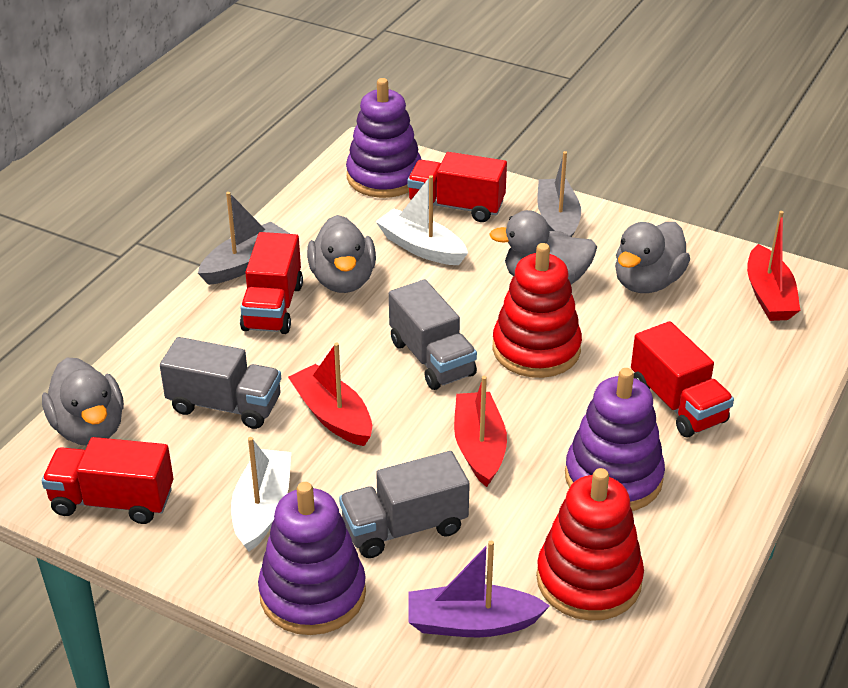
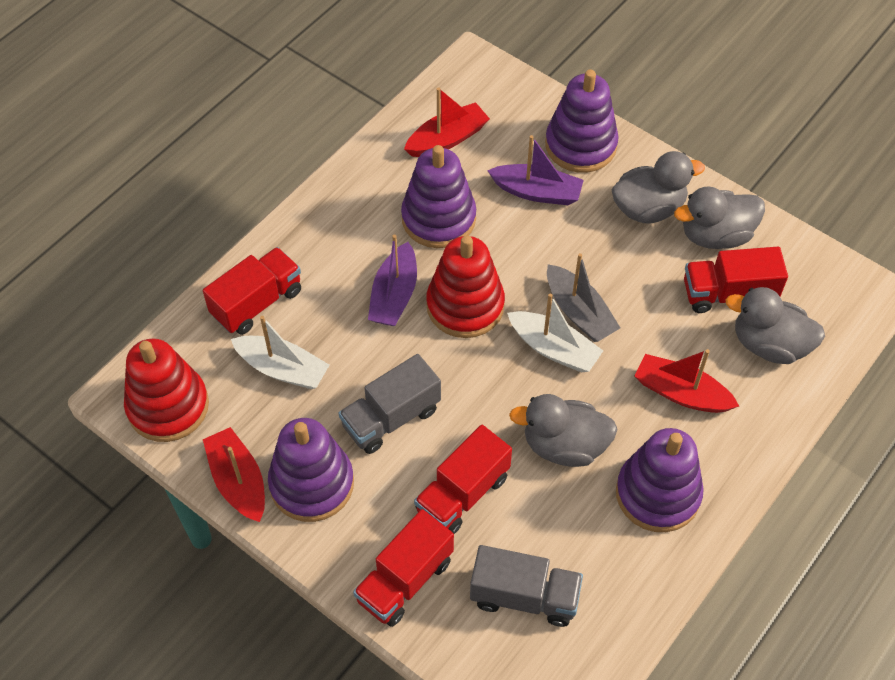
grey boat: 2 -> 1
grey truck: 3 -> 2
purple boat: 1 -> 2
purple stacking toy: 3 -> 4

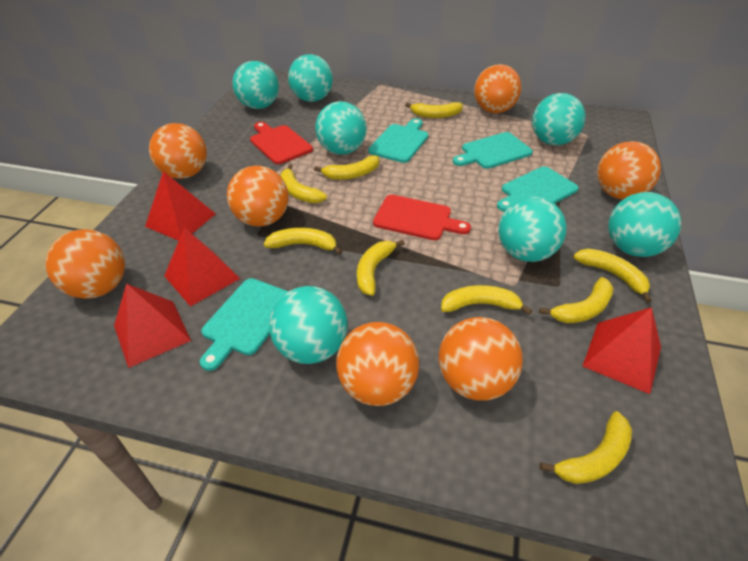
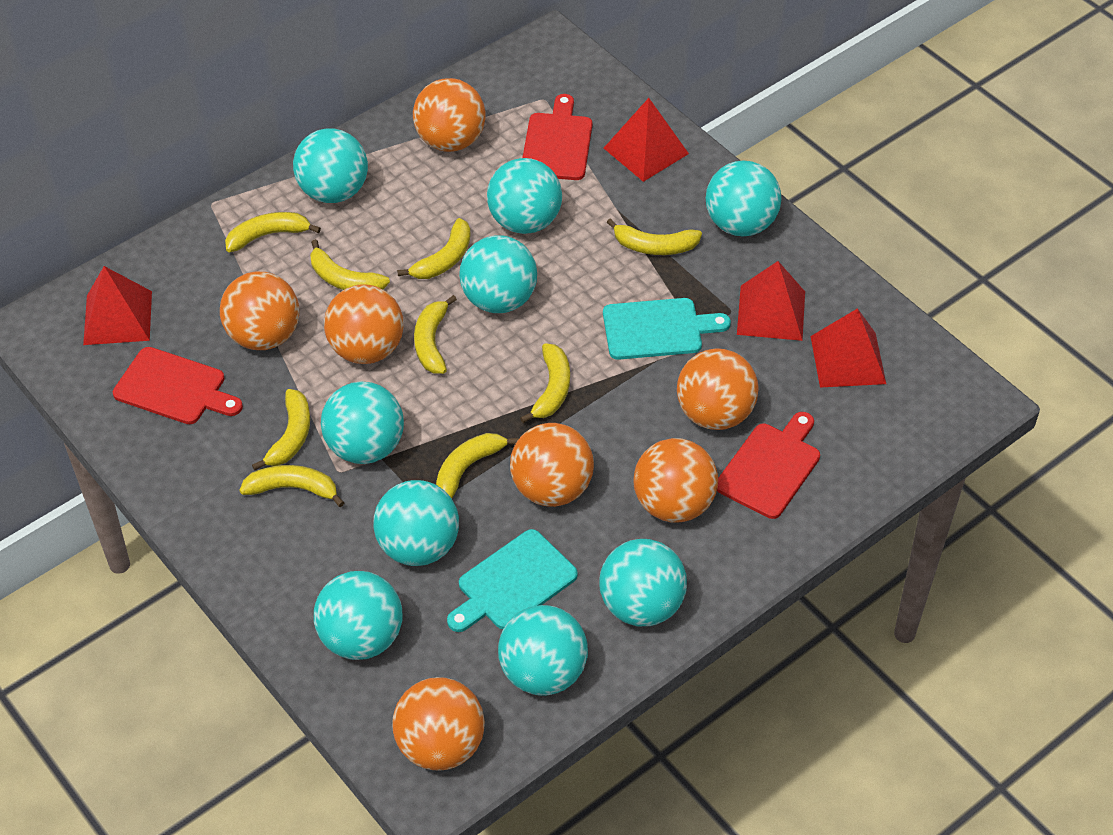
red cutting board: 2 -> 3
turquoise ball: 7 -> 9
turquoise cutting board: 4 -> 2

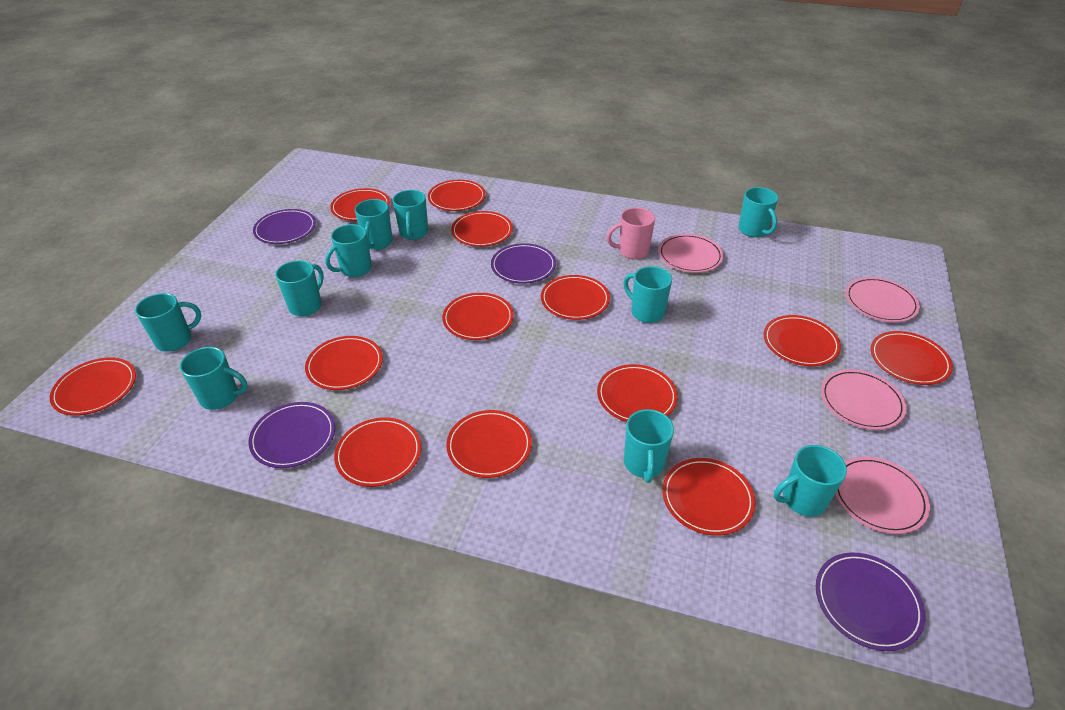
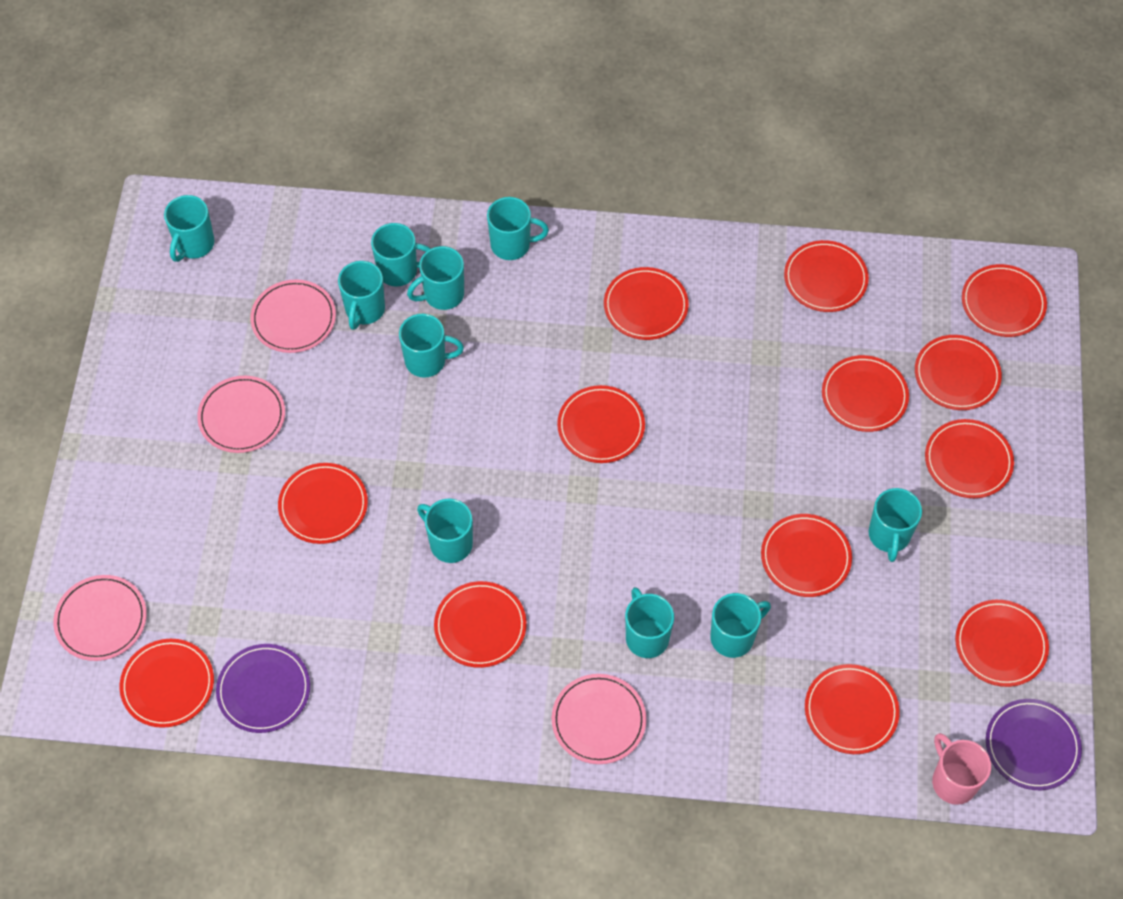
purple plate: 4 -> 2

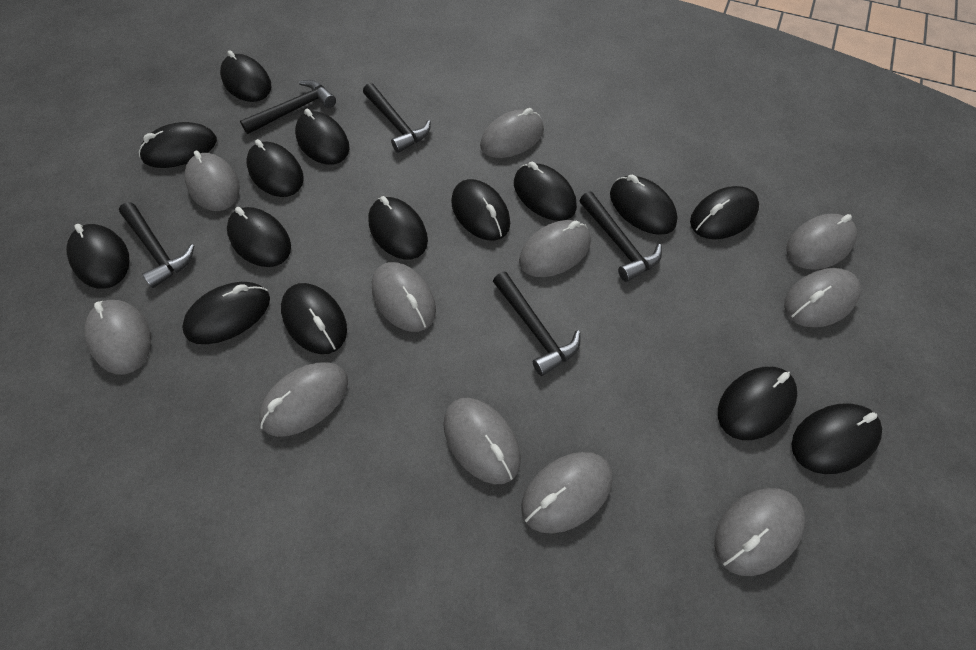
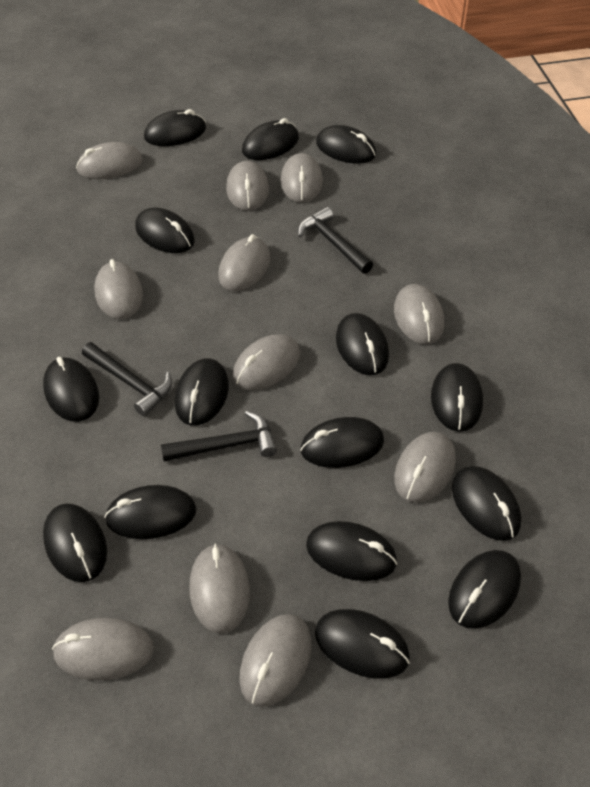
black hammer: 5 -> 3

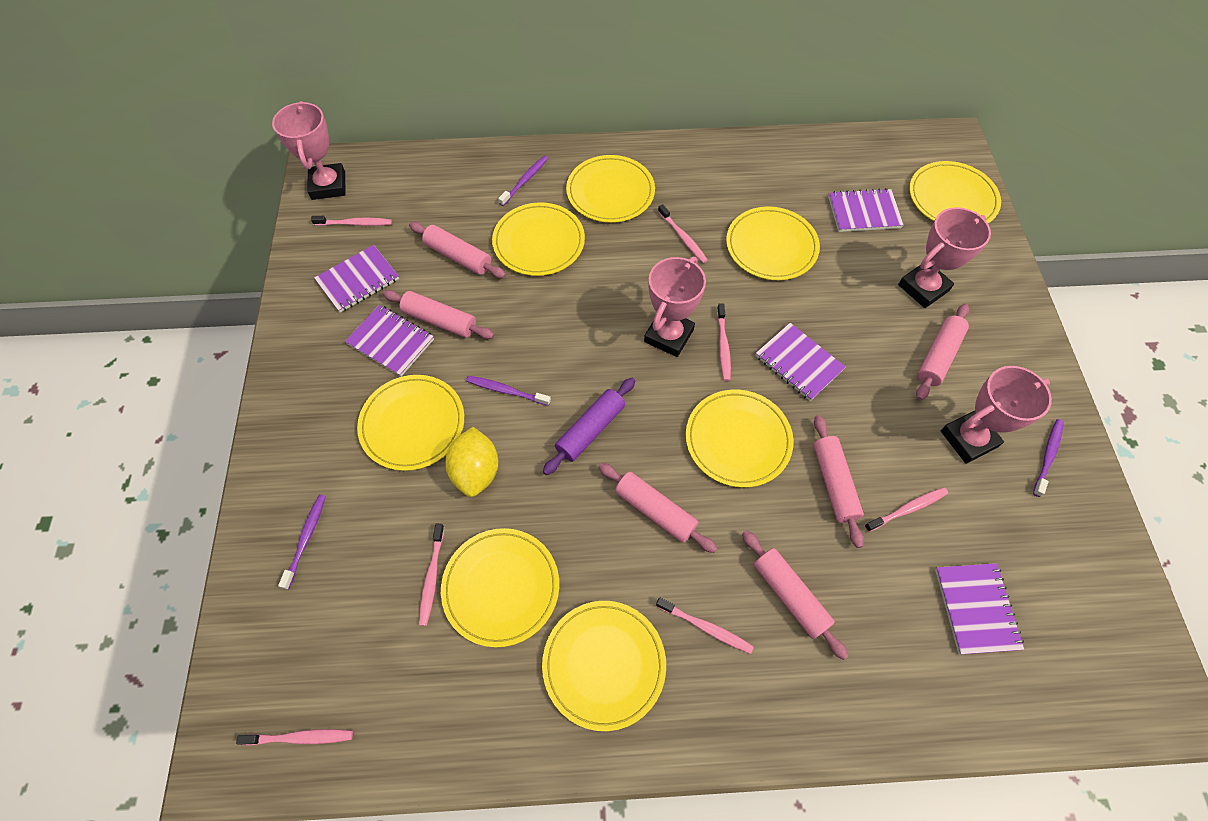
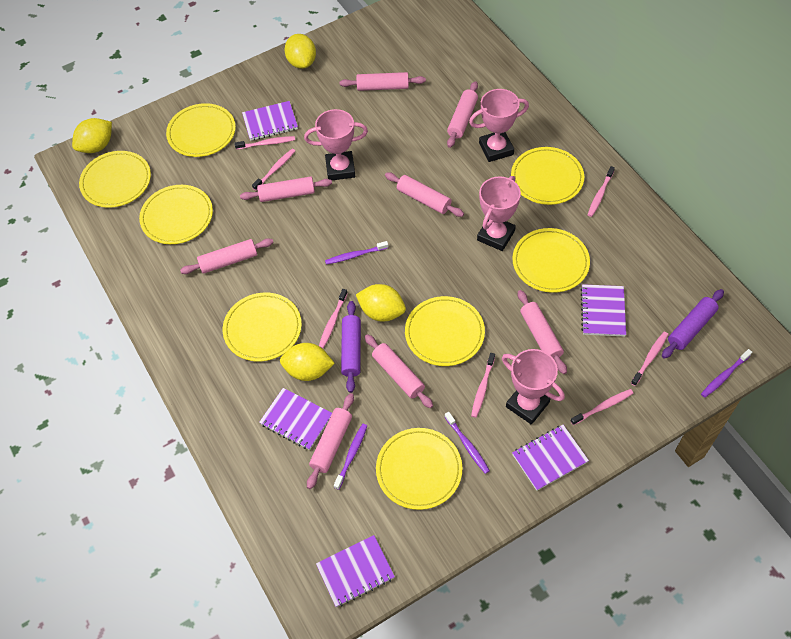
pink rolling pin: 6 -> 8
purple rolling pin: 1 -> 2
yellow lemon: 1 -> 4

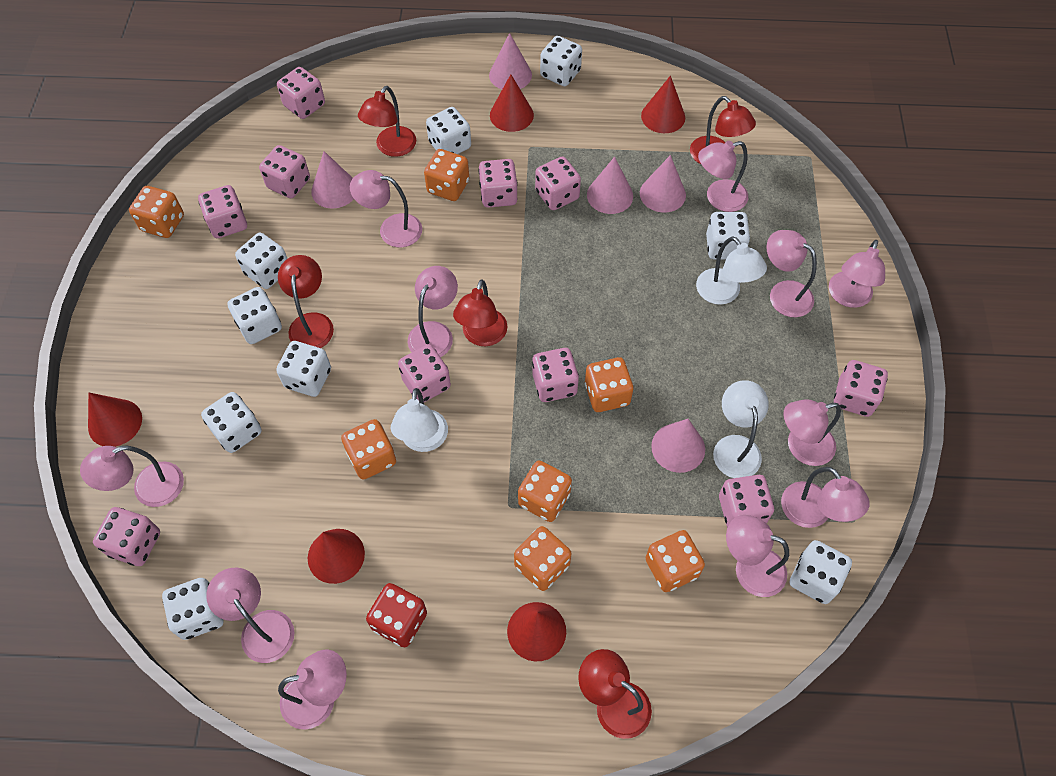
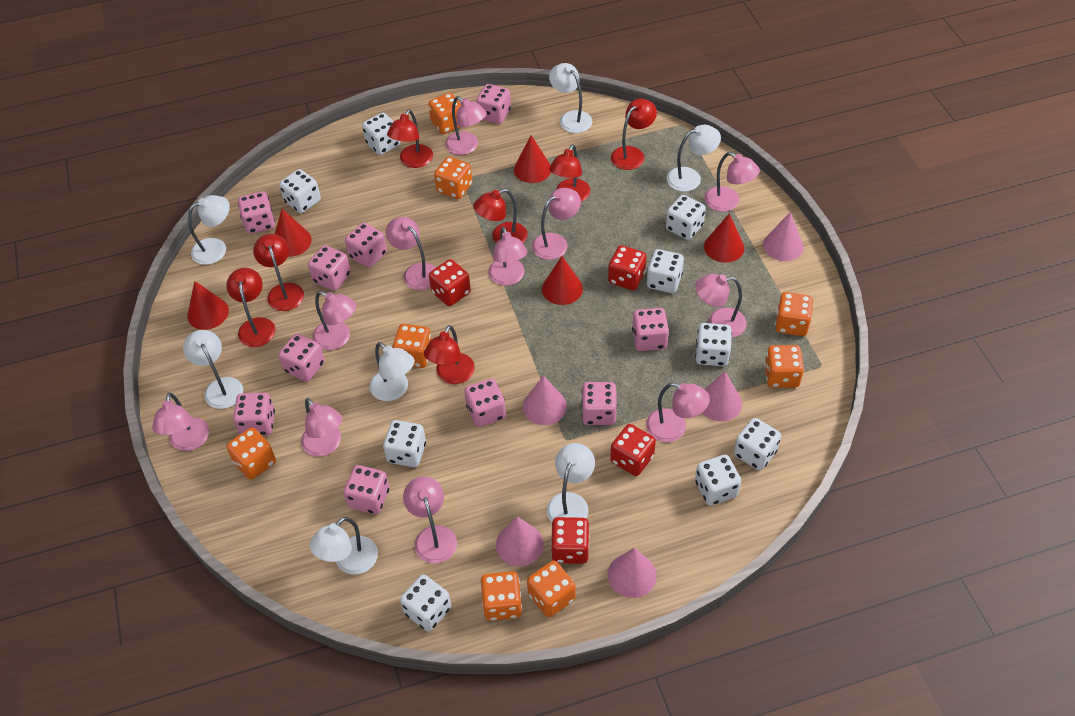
orange dice: 7 -> 8
red dice: 1 -> 4
red lamp: 5 -> 7
white lamp: 3 -> 7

....................

Required work -> Copy exactly the lines from the first line of the records above through the line with "red lamp: 5 -> 7", both included, and nothing else. Pictures stay out.

Solution to the problem ->
grey boat: 2 -> 1
grey truck: 3 -> 2
purple boat: 1 -> 2
purple stacking toy: 3 -> 4

red cutting board: 2 -> 3
turquoise ball: 7 -> 9
turquoise cutting board: 4 -> 2

purple plate: 4 -> 2

black hammer: 5 -> 3

pink rolling pin: 6 -> 8
purple rolling pin: 1 -> 2
yellow lemon: 1 -> 4

orange dice: 7 -> 8
red dice: 1 -> 4
red lamp: 5 -> 7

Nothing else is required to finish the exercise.